Could you convert all of the rows below into a JSON list of strings, with one string for each line and the blank lines left out?
_ _ _ _ _ _ _
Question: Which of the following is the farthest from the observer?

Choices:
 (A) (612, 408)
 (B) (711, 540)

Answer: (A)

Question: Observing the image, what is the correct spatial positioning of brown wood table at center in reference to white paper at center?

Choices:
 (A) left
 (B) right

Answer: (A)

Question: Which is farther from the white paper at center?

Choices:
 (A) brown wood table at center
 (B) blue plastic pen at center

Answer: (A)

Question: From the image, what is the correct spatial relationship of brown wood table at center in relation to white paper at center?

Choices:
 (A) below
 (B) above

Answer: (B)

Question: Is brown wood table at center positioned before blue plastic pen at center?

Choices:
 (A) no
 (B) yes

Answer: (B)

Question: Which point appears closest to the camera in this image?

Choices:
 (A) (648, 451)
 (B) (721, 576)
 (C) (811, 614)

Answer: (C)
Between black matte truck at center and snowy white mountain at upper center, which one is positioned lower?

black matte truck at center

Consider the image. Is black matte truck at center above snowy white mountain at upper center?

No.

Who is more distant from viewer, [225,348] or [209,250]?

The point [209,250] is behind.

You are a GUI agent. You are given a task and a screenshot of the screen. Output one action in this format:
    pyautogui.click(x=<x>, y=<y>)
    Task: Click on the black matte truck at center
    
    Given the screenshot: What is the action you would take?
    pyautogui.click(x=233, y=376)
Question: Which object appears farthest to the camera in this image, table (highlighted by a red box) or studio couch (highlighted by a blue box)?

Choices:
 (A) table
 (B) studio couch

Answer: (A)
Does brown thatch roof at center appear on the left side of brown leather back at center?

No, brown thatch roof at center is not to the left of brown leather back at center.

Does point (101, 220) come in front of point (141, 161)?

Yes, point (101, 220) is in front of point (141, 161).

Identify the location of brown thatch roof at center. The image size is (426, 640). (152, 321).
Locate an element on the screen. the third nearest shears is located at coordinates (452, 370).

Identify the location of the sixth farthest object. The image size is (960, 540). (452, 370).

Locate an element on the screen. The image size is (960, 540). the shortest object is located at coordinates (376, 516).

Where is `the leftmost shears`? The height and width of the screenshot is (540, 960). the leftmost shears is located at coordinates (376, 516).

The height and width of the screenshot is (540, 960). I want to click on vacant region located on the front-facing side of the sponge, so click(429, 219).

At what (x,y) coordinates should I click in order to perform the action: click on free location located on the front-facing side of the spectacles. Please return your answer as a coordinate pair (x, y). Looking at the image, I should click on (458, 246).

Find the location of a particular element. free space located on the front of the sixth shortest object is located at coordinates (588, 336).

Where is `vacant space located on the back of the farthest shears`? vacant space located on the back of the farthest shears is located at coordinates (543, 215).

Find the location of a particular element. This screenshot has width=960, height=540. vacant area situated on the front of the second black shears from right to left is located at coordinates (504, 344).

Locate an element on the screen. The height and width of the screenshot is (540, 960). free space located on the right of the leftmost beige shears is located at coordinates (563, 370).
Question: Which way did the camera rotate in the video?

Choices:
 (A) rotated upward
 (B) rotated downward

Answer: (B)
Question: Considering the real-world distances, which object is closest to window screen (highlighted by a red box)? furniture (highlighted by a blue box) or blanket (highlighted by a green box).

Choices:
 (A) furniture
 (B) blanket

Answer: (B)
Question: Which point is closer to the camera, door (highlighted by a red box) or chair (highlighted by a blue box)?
_ _ _ _ _ _ _
Output:
[
  "Question: Which of the following is the farthest from the observer?",
  "Choices:",
  " (A) (612, 408)",
  " (B) (711, 540)",
  "Answer: (A)",
  "Question: Observing the image, what is the correct spatial positioning of brown wood table at center in reference to white paper at center?",
  "Choices:",
  " (A) left",
  " (B) right",
  "Answer: (A)",
  "Question: Which is farther from the white paper at center?",
  "Choices:",
  " (A) brown wood table at center",
  " (B) blue plastic pen at center",
  "Answer: (A)",
  "Question: From the image, what is the correct spatial relationship of brown wood table at center in relation to white paper at center?",
  "Choices:",
  " (A) below",
  " (B) above",
  "Answer: (B)",
  "Question: Is brown wood table at center positioned before blue plastic pen at center?",
  "Choices:",
  " (A) no",
  " (B) yes",
  "Answer: (B)",
  "Question: Which point appears closest to the camera in this image?",
  "Choices:",
  " (A) (648, 451)",
  " (B) (721, 576)",
  " (C) (811, 614)",
  "Answer: (C)",
  "Between black matte truck at center and snowy white mountain at upper center, which one is positioned lower?",
  "black matte truck at center",
  "Consider the image. Is black matte truck at center above snowy white mountain at upper center?",
  "No.",
  "Who is more distant from viewer, [225,348] or [209,250]?",
  "The point [209,250] is behind.",
  "You are a GUI agent. You are given a task and a screenshot of the screen. Output one action in this format:",
  "    pyautogui.click(x=<x>, y=<y>)",
  "    Task: Click on the black matte truck at center",
  "    Given the screenshot: What is the action you would take?",
  "    pyautogui.click(x=233, y=376)",
  "Question: Which object appears farthest to the camera in this image, table (highlighted by a red box) or studio couch (highlighted by a blue box)?",
  "Choices:",
  " (A) table",
  " (B) studio couch",
  "Answer: (A)",
  "Does brown thatch roof at center appear on the left side of brown leather back at center?",
  "No, brown thatch roof at center is not to the left of brown leather back at center.",
  "Does point (101, 220) come in front of point (141, 161)?",
  "Yes, point (101, 220) is in front of point (141, 161).",
  "Identify the location of brown thatch roof at center. The image size is (426, 640). (152, 321).",
  "Locate an element on the screen. the third nearest shears is located at coordinates (452, 370).",
  "Identify the location of the sixth farthest object. The image size is (960, 540). (452, 370).",
  "Locate an element on the screen. The image size is (960, 540). the shortest object is located at coordinates (376, 516).",
  "Where is `the leftmost shears`? The height and width of the screenshot is (540, 960). the leftmost shears is located at coordinates (376, 516).",
  "The height and width of the screenshot is (540, 960). I want to click on vacant region located on the front-facing side of the sponge, so click(429, 219).",
  "At what (x,y) coordinates should I click in order to perform the action: click on free location located on the front-facing side of the spectacles. Please return your answer as a coordinate pair (x, y). Looking at the image, I should click on (458, 246).",
  "Find the location of a particular element. free space located on the front of the sixth shortest object is located at coordinates (588, 336).",
  "Where is `vacant space located on the back of the farthest shears`? vacant space located on the back of the farthest shears is located at coordinates (543, 215).",
  "Find the location of a particular element. This screenshot has width=960, height=540. vacant area situated on the front of the second black shears from right to left is located at coordinates (504, 344).",
  "Locate an element on the screen. The height and width of the screenshot is (540, 960). free space located on the right of the leftmost beige shears is located at coordinates (563, 370).",
  "Question: Which way did the camera rotate in the video?",
  "Choices:",
  " (A) rotated upward",
  " (B) rotated downward",
  "Answer: (B)",
  "Question: Considering the real-world distances, which object is closest to window screen (highlighted by a red box)? furniture (highlighted by a blue box) or blanket (highlighted by a green box).",
  "Choices:",
  " (A) furniture",
  " (B) blanket",
  "Answer: (B)",
  "Question: Which point is closer to the camera, door (highlighted by a red box) or chair (highlighted by a blue box)?"
]